(Aim of the task)
What you return should match the data below exactly, with every entry reproduced.

[[ Input open ]]

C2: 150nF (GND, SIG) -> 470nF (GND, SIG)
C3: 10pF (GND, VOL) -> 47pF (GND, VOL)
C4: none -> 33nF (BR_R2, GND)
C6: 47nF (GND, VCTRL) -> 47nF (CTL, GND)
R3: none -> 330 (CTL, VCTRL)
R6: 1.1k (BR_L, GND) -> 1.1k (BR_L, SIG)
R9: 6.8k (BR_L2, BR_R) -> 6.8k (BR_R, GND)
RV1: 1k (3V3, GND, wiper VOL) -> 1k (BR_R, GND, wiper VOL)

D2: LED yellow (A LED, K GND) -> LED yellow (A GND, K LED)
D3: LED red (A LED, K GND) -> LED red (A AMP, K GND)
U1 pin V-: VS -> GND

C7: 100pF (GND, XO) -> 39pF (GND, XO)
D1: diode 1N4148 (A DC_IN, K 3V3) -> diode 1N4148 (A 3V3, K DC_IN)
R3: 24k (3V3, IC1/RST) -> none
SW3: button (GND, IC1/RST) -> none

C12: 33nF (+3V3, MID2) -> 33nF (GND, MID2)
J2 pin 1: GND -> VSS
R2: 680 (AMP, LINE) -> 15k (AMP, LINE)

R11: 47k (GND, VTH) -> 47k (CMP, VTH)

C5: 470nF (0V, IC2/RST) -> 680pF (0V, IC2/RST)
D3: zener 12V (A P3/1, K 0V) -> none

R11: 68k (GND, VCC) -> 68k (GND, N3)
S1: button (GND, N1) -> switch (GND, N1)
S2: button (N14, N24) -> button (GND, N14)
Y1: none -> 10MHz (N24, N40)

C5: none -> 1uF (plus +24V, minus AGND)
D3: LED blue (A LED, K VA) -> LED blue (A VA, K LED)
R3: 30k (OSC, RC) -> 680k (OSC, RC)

[[ Input closed ]]

(Task result)
C2: 150nF (GND, SIG) -> 470nF (GND, SIG)
C3: 10pF (GND, VOL) -> 47pF (GND, VOL)
C4: none -> 33nF (BR_R2, GND)
C6: 47nF (GND, VCTRL) -> 47nF (CTL, GND)
R3: none -> 330 (CTL, VCTRL)
R6: 1.1k (BR_L, GND) -> 1.1k (BR_L, SIG)
R9: 6.8k (BR_L2, BR_R) -> 6.8k (BR_R, GND)
RV1: 1k (3V3, GND, wiper VOL) -> 1k (BR_R, GND, wiper VOL)

D2: LED yellow (A LED, K GND) -> LED yellow (A GND, K LED)
D3: LED red (A LED, K GND) -> LED red (A AMP, K GND)
U1 pin V-: VS -> GND

C7: 100pF (GND, XO) -> 39pF (GND, XO)
D1: diode 1N4148 (A DC_IN, K 3V3) -> diode 1N4148 (A 3V3, K DC_IN)
R3: 24k (3V3, IC1/RST) -> none
SW3: button (GND, IC1/RST) -> none

C12: 33nF (+3V3, MID2) -> 33nF (GND, MID2)
J2 pin 1: GND -> VSS
R2: 680 (AMP, LINE) -> 15k (AMP, LINE)

R11: 47k (GND, VTH) -> 47k (CMP, VTH)

C5: 470nF (0V, IC2/RST) -> 680pF (0V, IC2/RST)
D3: zener 12V (A P3/1, K 0V) -> none

R11: 68k (GND, VCC) -> 68k (GND, N3)
S1: button (GND, N1) -> switch (GND, N1)
S2: button (N14, N24) -> button (GND, N14)
Y1: none -> 10MHz (N24, N40)

C5: none -> 1uF (plus +24V, minus AGND)
D3: LED blue (A LED, K VA) -> LED blue (A VA, K LED)
R3: 30k (OSC, RC) -> 680k (OSC, RC)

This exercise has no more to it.